[Edit difference data]
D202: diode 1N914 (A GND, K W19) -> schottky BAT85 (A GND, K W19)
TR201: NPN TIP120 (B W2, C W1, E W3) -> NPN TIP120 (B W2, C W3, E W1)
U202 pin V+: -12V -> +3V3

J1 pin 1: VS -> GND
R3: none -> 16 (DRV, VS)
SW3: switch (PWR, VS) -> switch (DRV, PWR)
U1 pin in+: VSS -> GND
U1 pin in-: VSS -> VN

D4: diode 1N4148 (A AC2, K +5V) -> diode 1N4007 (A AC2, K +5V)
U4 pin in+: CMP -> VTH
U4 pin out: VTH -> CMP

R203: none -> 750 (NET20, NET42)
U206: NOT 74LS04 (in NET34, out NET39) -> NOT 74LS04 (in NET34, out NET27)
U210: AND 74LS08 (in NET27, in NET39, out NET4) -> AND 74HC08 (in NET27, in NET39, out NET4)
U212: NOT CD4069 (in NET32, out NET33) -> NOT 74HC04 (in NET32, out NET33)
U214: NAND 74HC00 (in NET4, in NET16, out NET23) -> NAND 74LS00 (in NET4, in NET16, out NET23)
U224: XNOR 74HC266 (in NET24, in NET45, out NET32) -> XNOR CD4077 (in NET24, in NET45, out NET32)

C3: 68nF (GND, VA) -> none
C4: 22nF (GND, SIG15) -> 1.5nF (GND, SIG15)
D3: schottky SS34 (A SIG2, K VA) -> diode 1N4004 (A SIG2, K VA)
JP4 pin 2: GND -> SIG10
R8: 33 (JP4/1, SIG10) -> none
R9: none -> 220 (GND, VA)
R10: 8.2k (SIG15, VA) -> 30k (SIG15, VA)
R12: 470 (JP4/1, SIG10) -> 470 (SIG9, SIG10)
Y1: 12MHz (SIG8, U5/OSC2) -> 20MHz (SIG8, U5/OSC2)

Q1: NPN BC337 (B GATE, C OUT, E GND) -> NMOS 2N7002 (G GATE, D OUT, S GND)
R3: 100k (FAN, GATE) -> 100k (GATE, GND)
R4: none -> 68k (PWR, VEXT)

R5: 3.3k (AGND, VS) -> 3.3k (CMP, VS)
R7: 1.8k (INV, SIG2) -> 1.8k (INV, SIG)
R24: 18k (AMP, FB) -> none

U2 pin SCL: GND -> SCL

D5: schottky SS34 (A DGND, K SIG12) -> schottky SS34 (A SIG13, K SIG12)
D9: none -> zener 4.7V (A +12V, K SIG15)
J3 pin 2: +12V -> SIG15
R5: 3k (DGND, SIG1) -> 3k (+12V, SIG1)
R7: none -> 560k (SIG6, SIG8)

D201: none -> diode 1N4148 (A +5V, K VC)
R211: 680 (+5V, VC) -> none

### Directions for this task
The entries shown above must be restated word for word.

### Result of the task
D202: diode 1N914 (A GND, K W19) -> schottky BAT85 (A GND, K W19)
TR201: NPN TIP120 (B W2, C W1, E W3) -> NPN TIP120 (B W2, C W3, E W1)
U202 pin V+: -12V -> +3V3

J1 pin 1: VS -> GND
R3: none -> 16 (DRV, VS)
SW3: switch (PWR, VS) -> switch (DRV, PWR)
U1 pin in+: VSS -> GND
U1 pin in-: VSS -> VN

D4: diode 1N4148 (A AC2, K +5V) -> diode 1N4007 (A AC2, K +5V)
U4 pin in+: CMP -> VTH
U4 pin out: VTH -> CMP

R203: none -> 750 (NET20, NET42)
U206: NOT 74LS04 (in NET34, out NET39) -> NOT 74LS04 (in NET34, out NET27)
U210: AND 74LS08 (in NET27, in NET39, out NET4) -> AND 74HC08 (in NET27, in NET39, out NET4)
U212: NOT CD4069 (in NET32, out NET33) -> NOT 74HC04 (in NET32, out NET33)
U214: NAND 74HC00 (in NET4, in NET16, out NET23) -> NAND 74LS00 (in NET4, in NET16, out NET23)
U224: XNOR 74HC266 (in NET24, in NET45, out NET32) -> XNOR CD4077 (in NET24, in NET45, out NET32)

C3: 68nF (GND, VA) -> none
C4: 22nF (GND, SIG15) -> 1.5nF (GND, SIG15)
D3: schottky SS34 (A SIG2, K VA) -> diode 1N4004 (A SIG2, K VA)
JP4 pin 2: GND -> SIG10
R8: 33 (JP4/1, SIG10) -> none
R9: none -> 220 (GND, VA)
R10: 8.2k (SIG15, VA) -> 30k (SIG15, VA)
R12: 470 (JP4/1, SIG10) -> 470 (SIG9, SIG10)
Y1: 12MHz (SIG8, U5/OSC2) -> 20MHz (SIG8, U5/OSC2)

Q1: NPN BC337 (B GATE, C OUT, E GND) -> NMOS 2N7002 (G GATE, D OUT, S GND)
R3: 100k (FAN, GATE) -> 100k (GATE, GND)
R4: none -> 68k (PWR, VEXT)

R5: 3.3k (AGND, VS) -> 3.3k (CMP, VS)
R7: 1.8k (INV, SIG2) -> 1.8k (INV, SIG)
R24: 18k (AMP, FB) -> none

U2 pin SCL: GND -> SCL

D5: schottky SS34 (A DGND, K SIG12) -> schottky SS34 (A SIG13, K SIG12)
D9: none -> zener 4.7V (A +12V, K SIG15)
J3 pin 2: +12V -> SIG15
R5: 3k (DGND, SIG1) -> 3k (+12V, SIG1)
R7: none -> 560k (SIG6, SIG8)

D201: none -> diode 1N4148 (A +5V, K VC)
R211: 680 (+5V, VC) -> none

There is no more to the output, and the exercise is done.